- About this task -
All lines from the one holding "camera: 70 degrees right, 10 degrees down" down to the last line of the entries are to be reproduced exactly, with no other lines.

-- Given data follows --

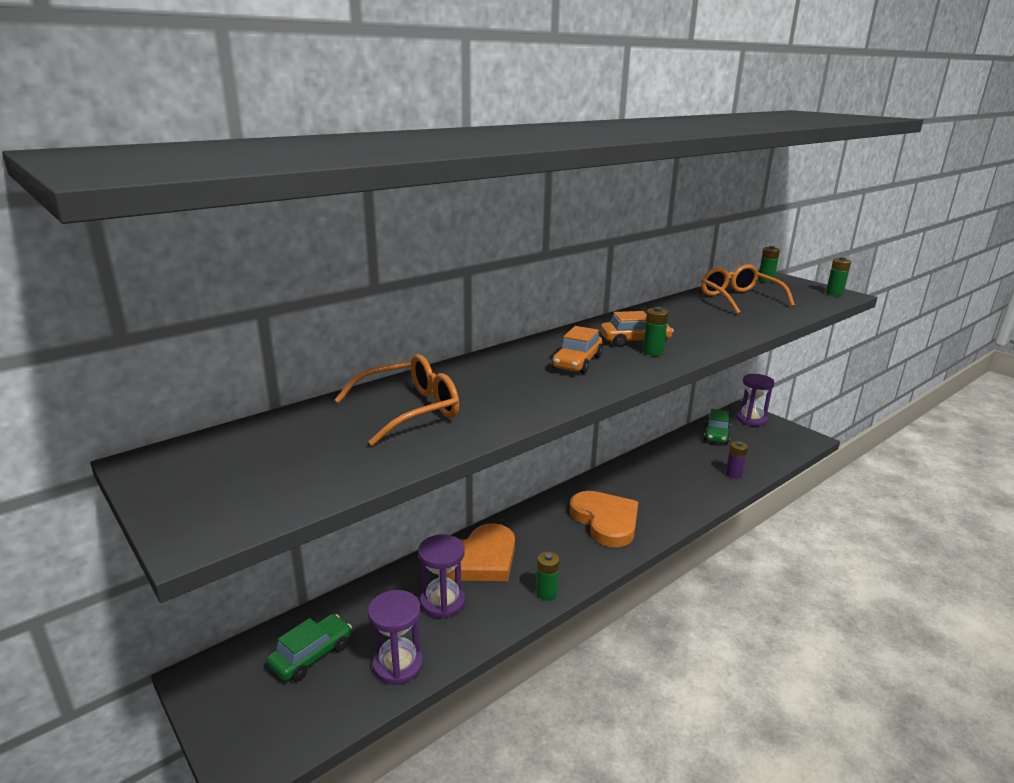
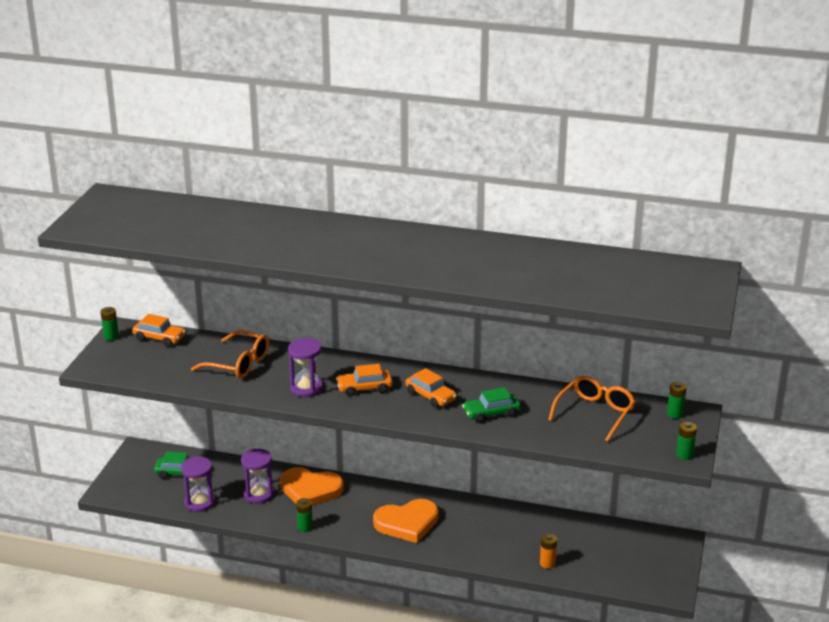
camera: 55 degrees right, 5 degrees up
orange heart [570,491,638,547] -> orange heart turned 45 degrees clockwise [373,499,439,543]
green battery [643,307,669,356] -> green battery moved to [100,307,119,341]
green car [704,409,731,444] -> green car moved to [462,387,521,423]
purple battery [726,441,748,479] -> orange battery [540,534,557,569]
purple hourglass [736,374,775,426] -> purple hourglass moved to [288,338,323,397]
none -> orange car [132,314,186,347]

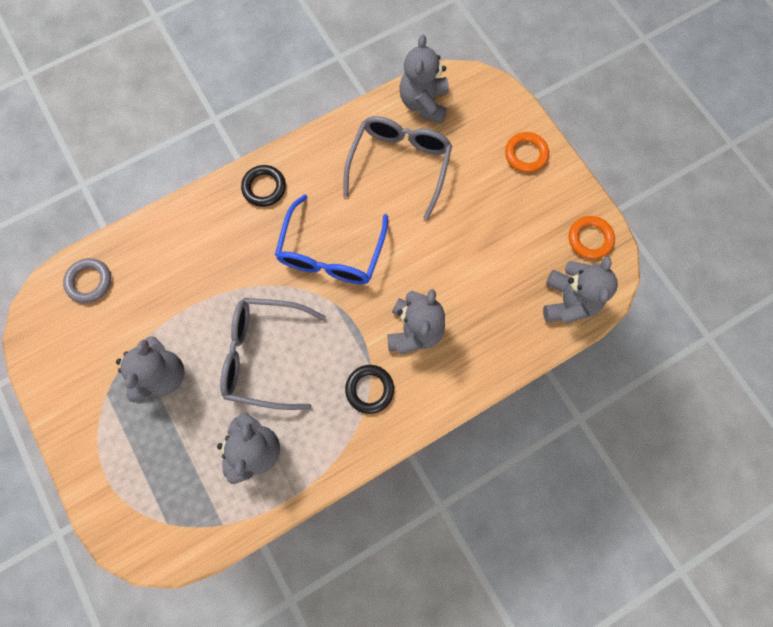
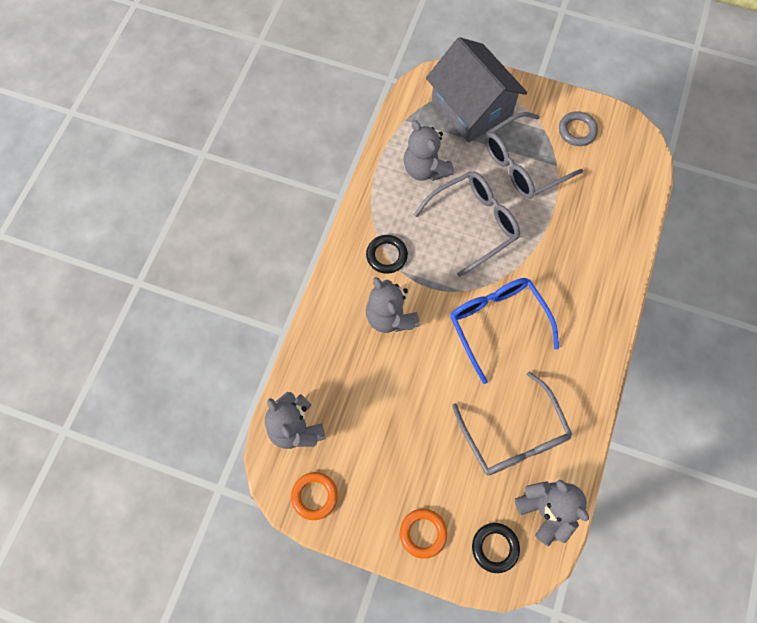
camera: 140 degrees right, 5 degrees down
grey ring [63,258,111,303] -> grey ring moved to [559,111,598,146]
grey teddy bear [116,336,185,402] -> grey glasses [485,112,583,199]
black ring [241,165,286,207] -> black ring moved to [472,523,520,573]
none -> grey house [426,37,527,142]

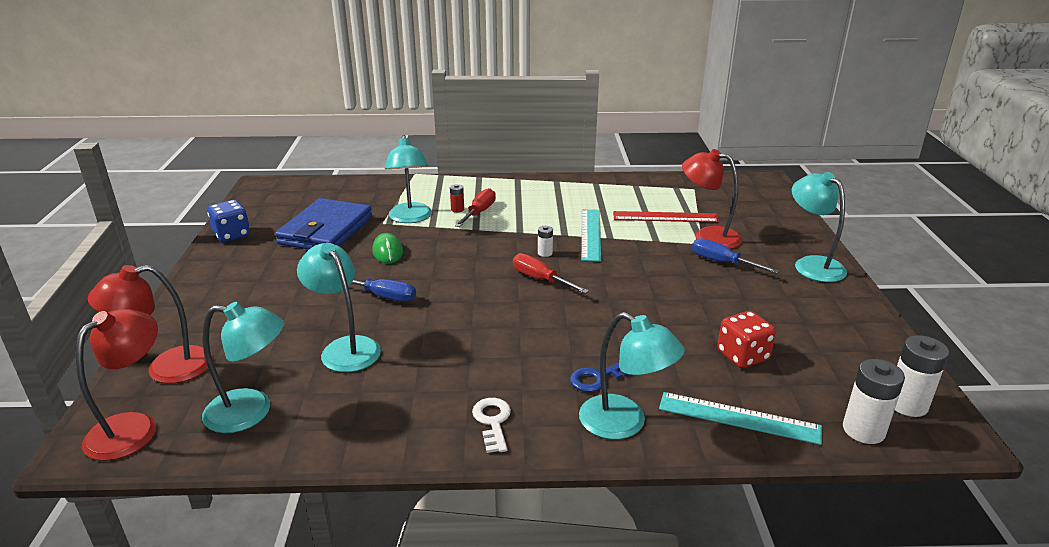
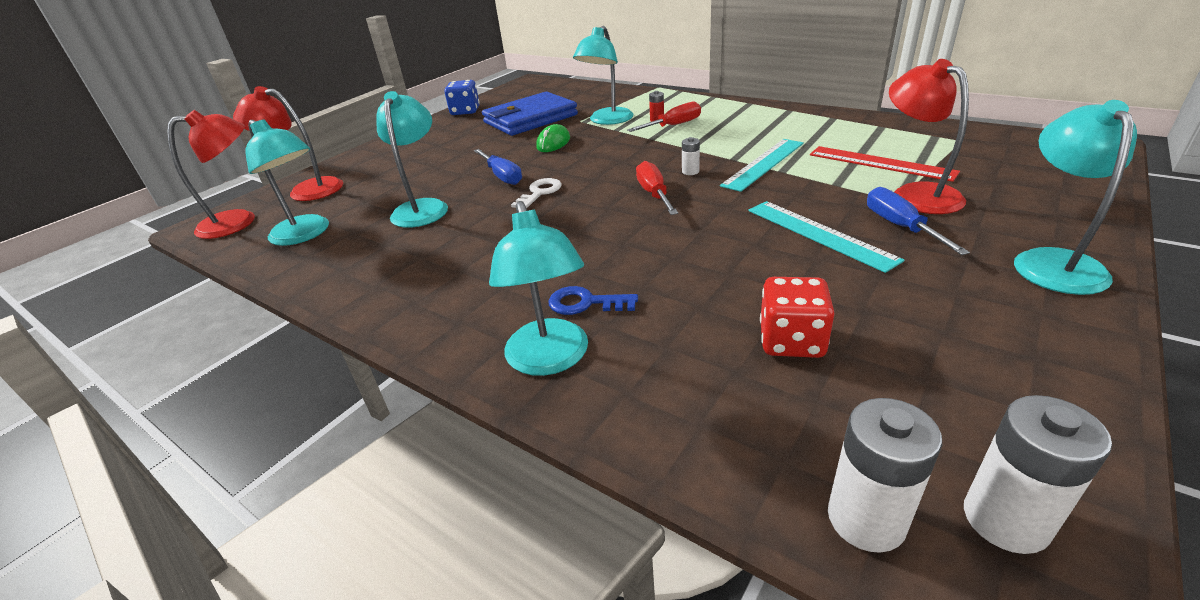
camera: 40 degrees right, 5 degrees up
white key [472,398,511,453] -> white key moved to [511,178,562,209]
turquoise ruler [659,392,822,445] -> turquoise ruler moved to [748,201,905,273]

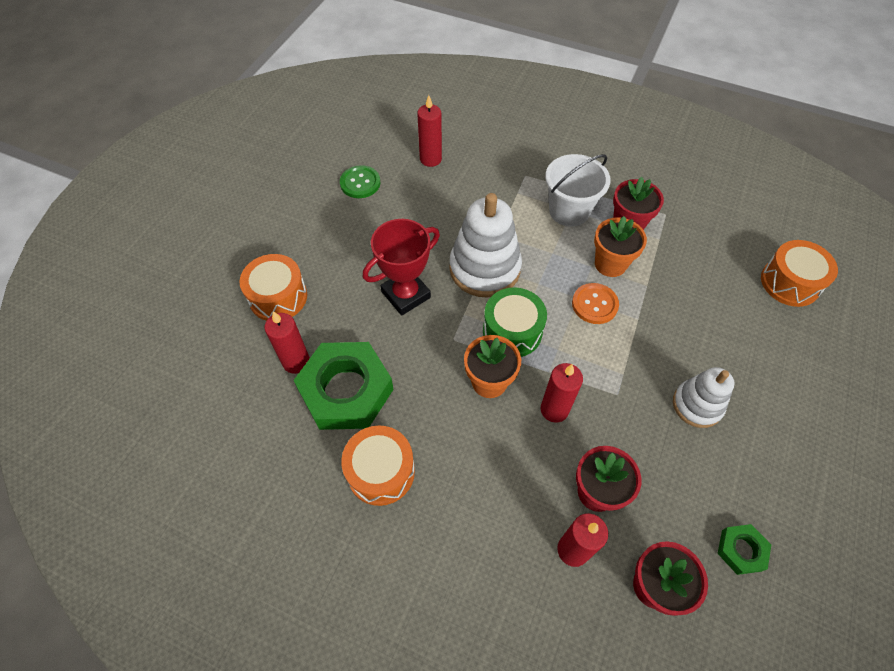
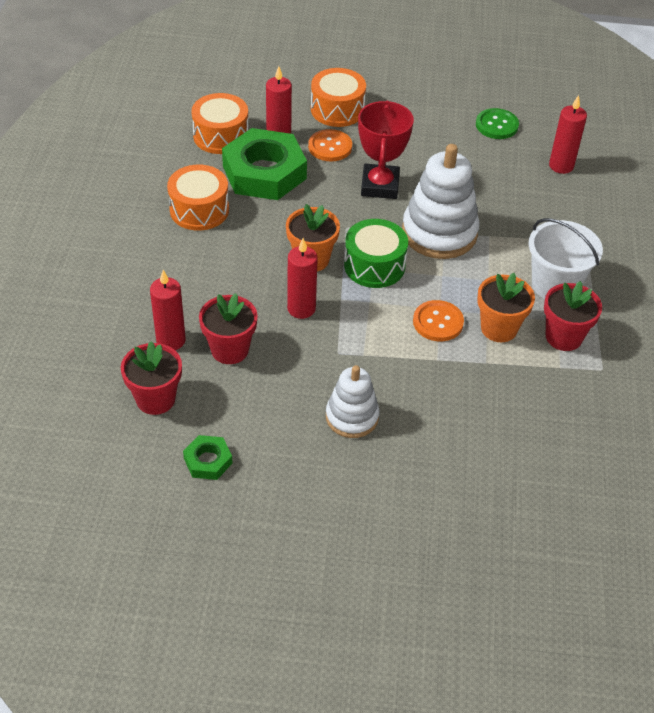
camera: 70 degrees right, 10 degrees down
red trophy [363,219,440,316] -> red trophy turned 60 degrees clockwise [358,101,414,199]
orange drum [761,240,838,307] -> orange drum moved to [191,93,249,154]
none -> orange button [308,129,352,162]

-- Given data concluded --

- Solution to this task -
camera: 70 degrees right, 10 degrees down
red trophy [363,219,440,316] -> red trophy turned 60 degrees clockwise [358,101,414,199]
orange drum [761,240,838,307] -> orange drum moved to [191,93,249,154]
none -> orange button [308,129,352,162]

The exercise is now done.